──────── Records provided

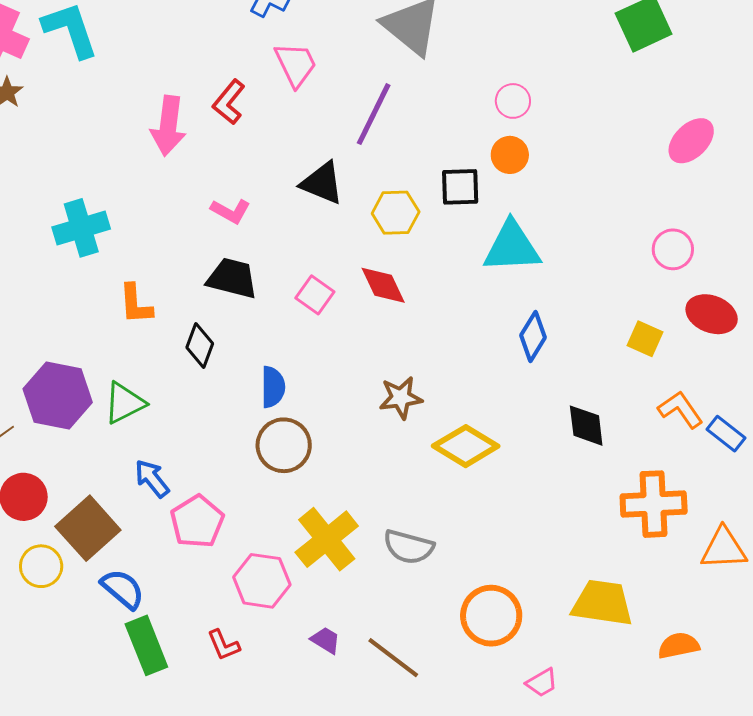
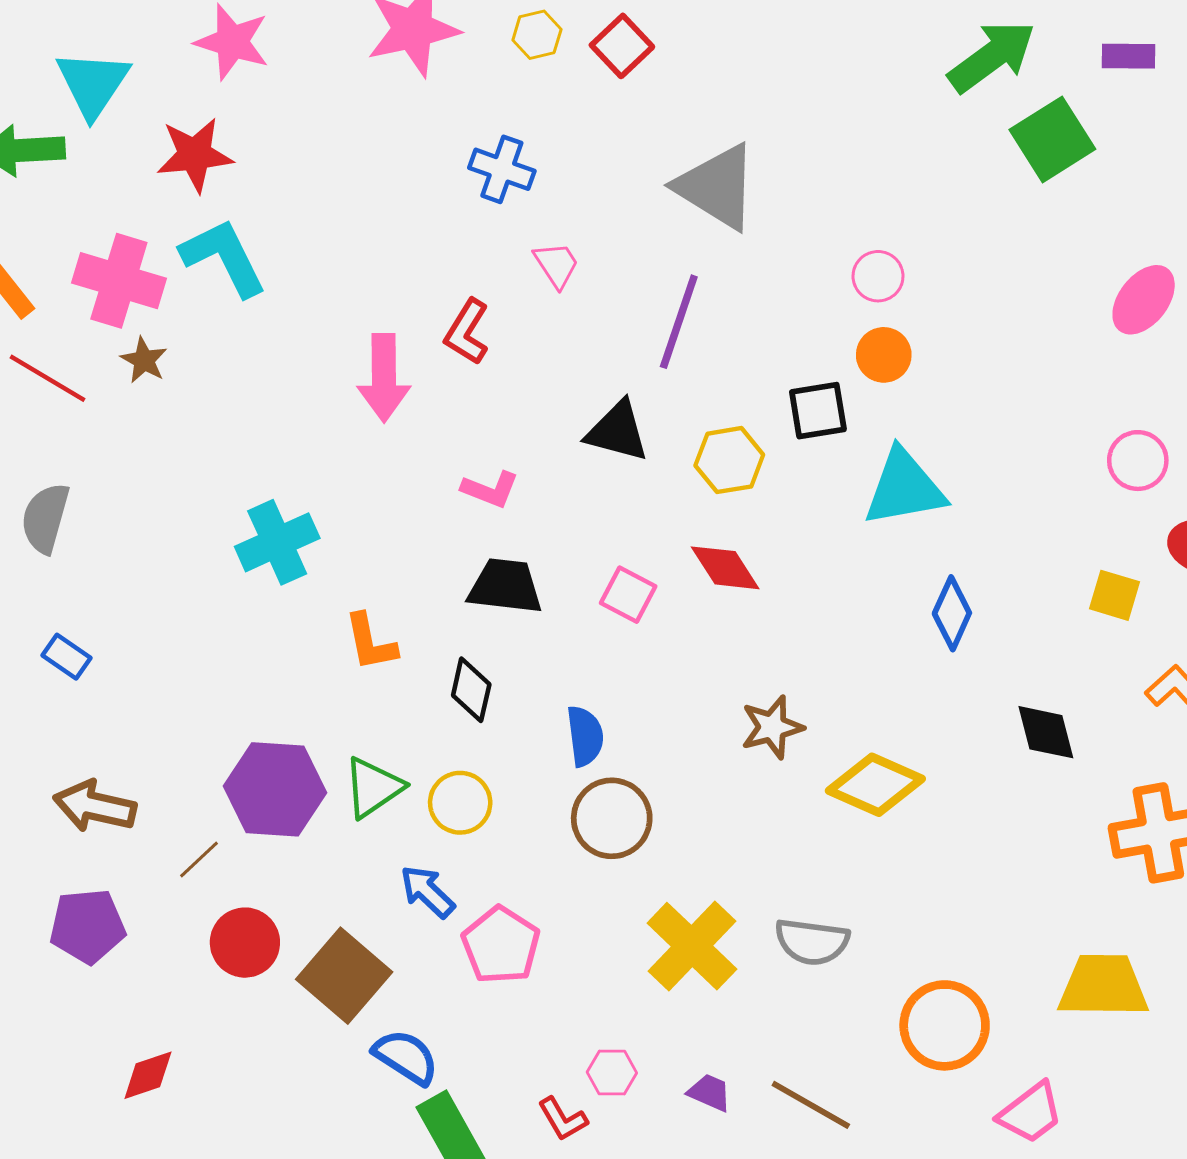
pink trapezoid: (296, 64) -> (556, 265), size x0.7
yellow circle: (41, 566) -> (460, 803), moved
pink hexagon: (262, 581) -> (612, 1072), moved, size x0.6
pink trapezoid: (542, 683) -> (1031, 1113), size x1.4

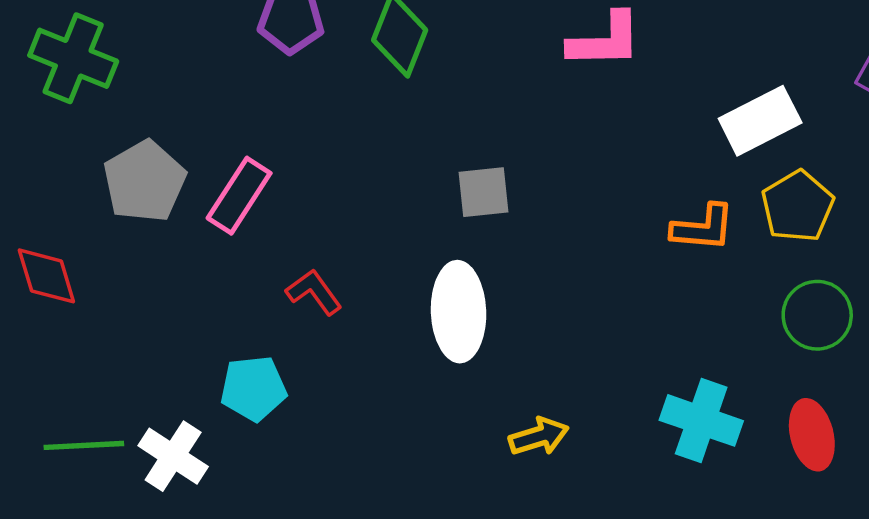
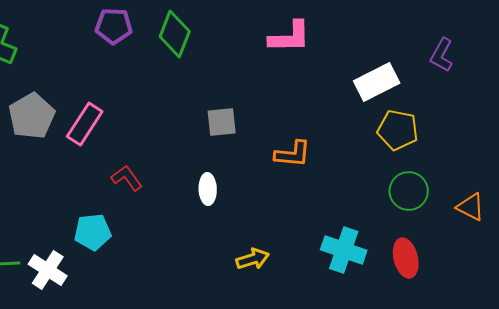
yellow pentagon: (798, 206) -> (398, 130), turned -30
orange L-shape: (703, 228) -> (293, 154), moved
white ellipse: (459, 312) -> (208, 189), size x0.6

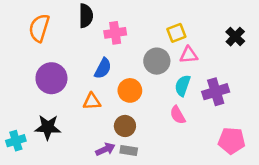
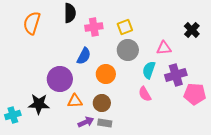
yellow square: (176, 33) -> (125, 27), moved
pink triangle: (189, 55) -> (164, 48), moved
purple circle: (51, 78) -> (60, 79), moved
orange triangle: (92, 101) -> (75, 101), moved
pink pentagon: (232, 141) -> (195, 94), moved

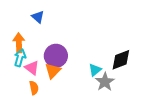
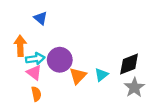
cyan arrow: (20, 58) -> (35, 59), moved, turned 66
orange triangle: (53, 71) -> (78, 76), moved
gray star: (105, 82) -> (134, 87), moved

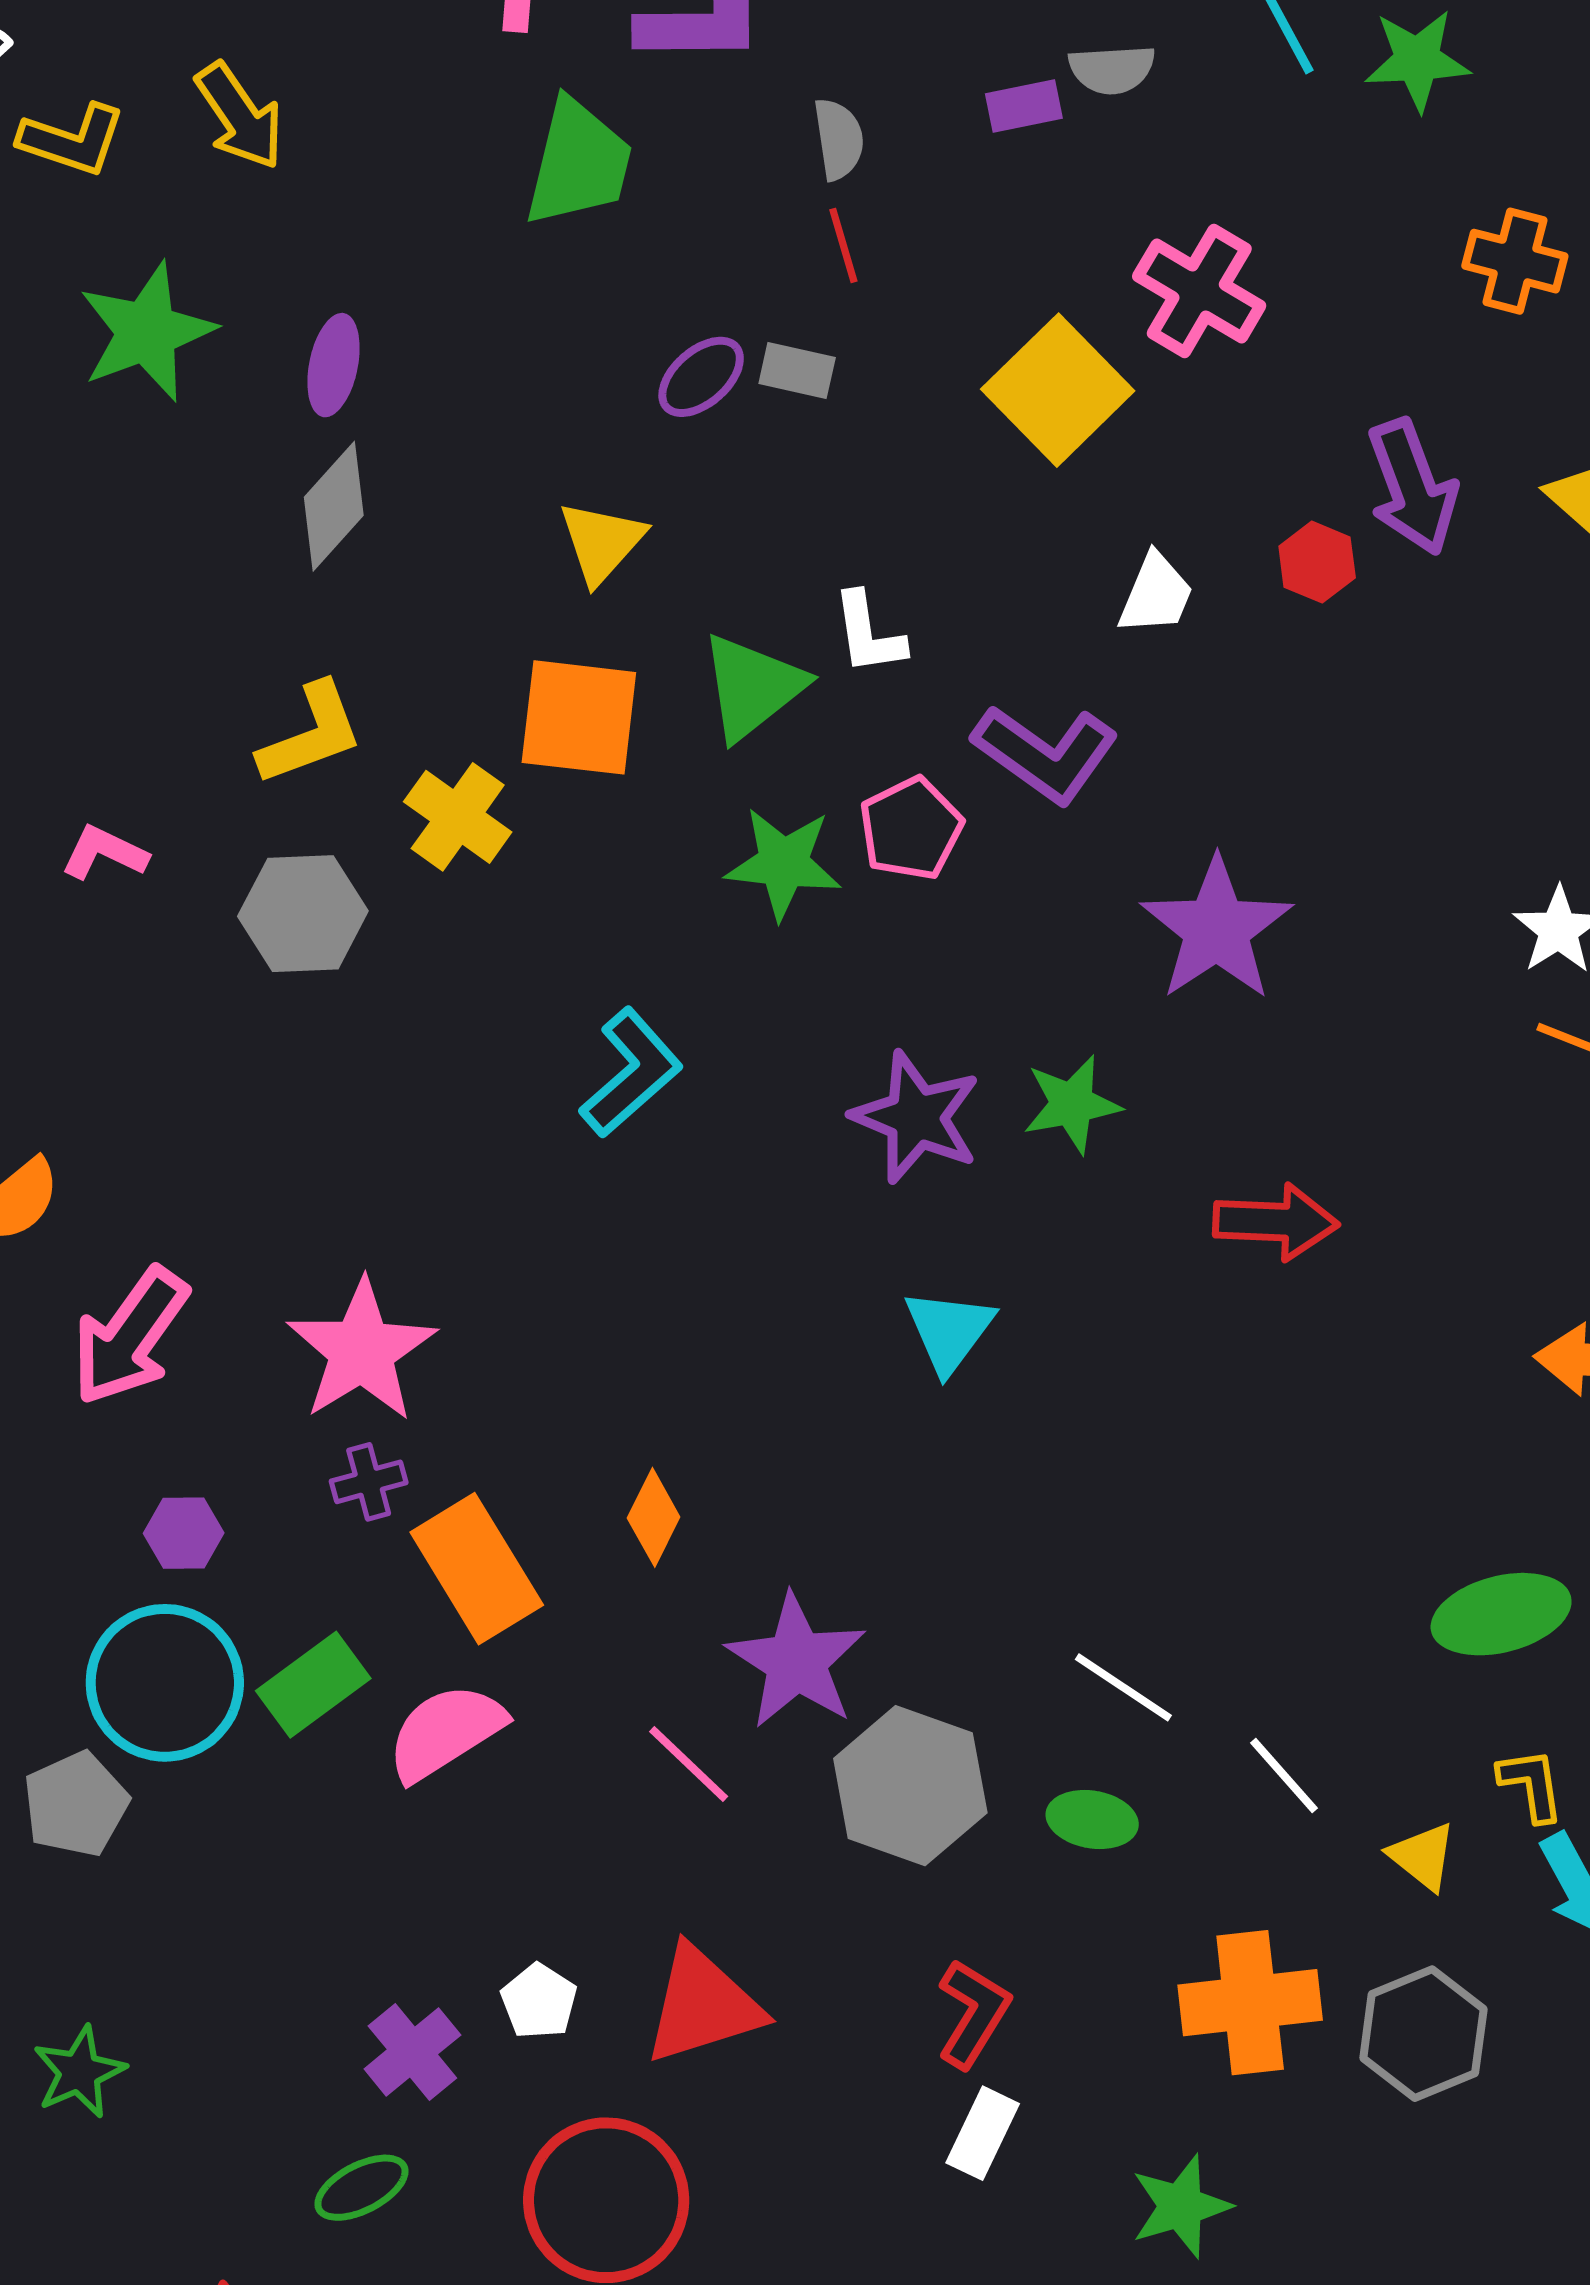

────────────────

§ **Problem**
Your job is to repeat the data exactly, leaving each picture out.

§ **The answer**
pink trapezoid: (296, 64) -> (556, 265), size x0.7
yellow circle: (41, 566) -> (460, 803), moved
pink hexagon: (262, 581) -> (612, 1072), moved, size x0.6
pink trapezoid: (542, 683) -> (1031, 1113), size x1.4

yellow pentagon: (798, 206) -> (398, 130), turned -30
orange L-shape: (703, 228) -> (293, 154), moved
white ellipse: (459, 312) -> (208, 189), size x0.6

yellow square: (176, 33) -> (125, 27), moved
pink triangle: (189, 55) -> (164, 48), moved
purple circle: (51, 78) -> (60, 79), moved
orange triangle: (92, 101) -> (75, 101), moved
pink pentagon: (232, 141) -> (195, 94), moved

cyan arrow: (20, 58) -> (35, 59), moved, turned 66
orange triangle: (53, 71) -> (78, 76), moved
gray star: (105, 82) -> (134, 87), moved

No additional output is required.